Information given:
··········
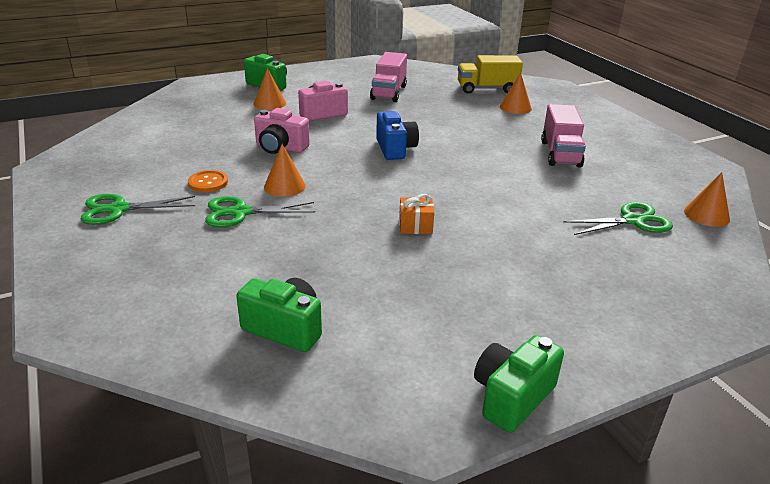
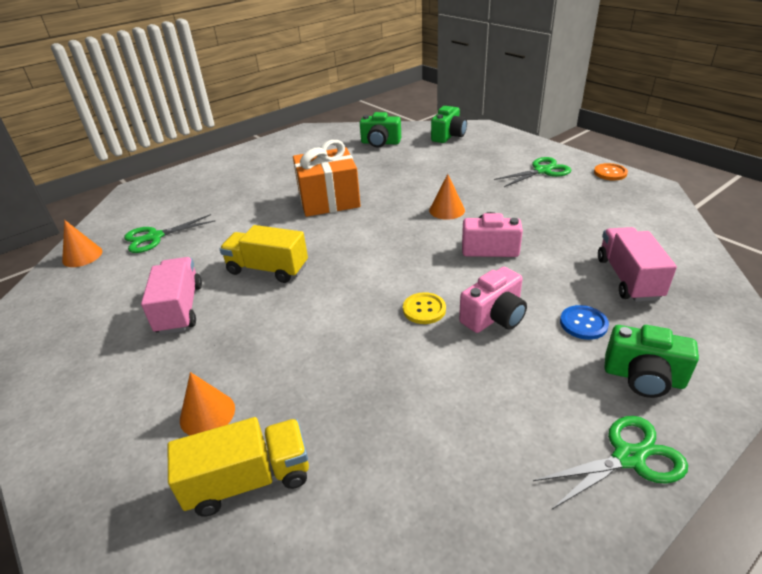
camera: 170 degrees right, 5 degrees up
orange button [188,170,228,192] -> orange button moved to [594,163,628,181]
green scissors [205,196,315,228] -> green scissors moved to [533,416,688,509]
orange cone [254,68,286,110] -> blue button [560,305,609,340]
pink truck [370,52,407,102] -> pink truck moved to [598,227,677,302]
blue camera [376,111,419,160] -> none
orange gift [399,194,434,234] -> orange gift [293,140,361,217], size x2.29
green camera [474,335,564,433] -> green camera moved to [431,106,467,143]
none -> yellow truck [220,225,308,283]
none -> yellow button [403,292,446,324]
··········
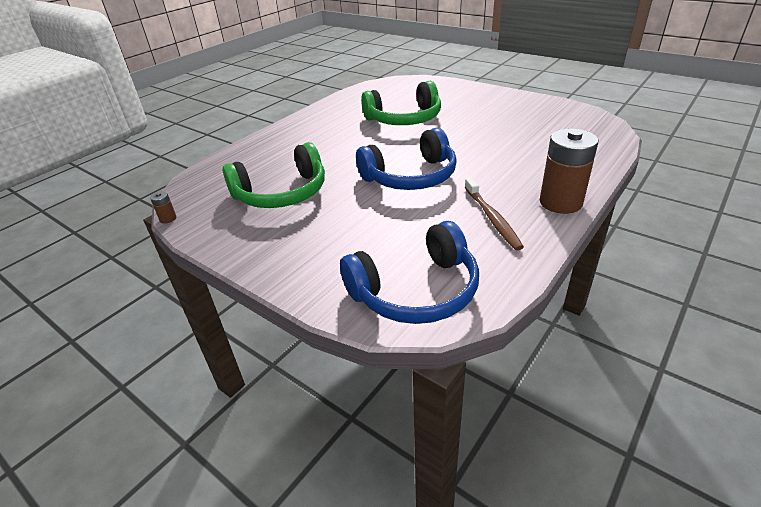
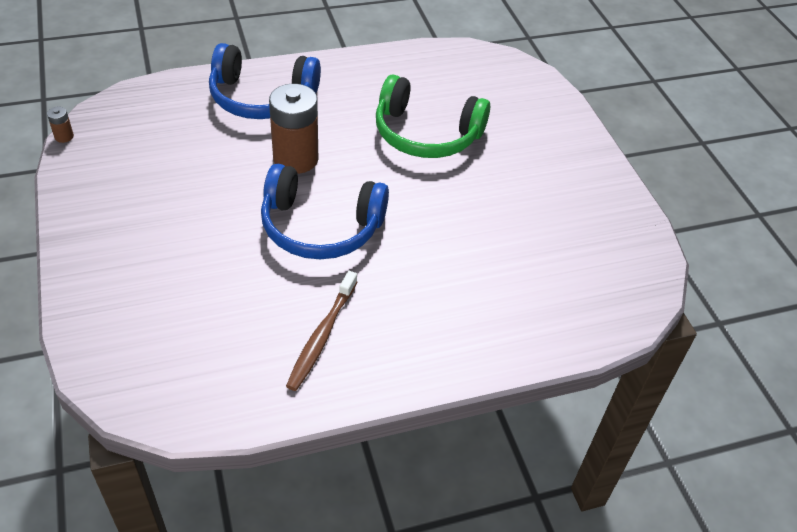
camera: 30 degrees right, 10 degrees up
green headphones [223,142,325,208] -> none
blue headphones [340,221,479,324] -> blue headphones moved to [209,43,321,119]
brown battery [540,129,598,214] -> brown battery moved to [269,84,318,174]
··········
Instructions for the task: Using the records above, list each line that includes "truck".

Finished exercise:
pink truck [370,52,407,102] -> pink truck moved to [598,227,677,302]
none -> yellow truck [220,225,308,283]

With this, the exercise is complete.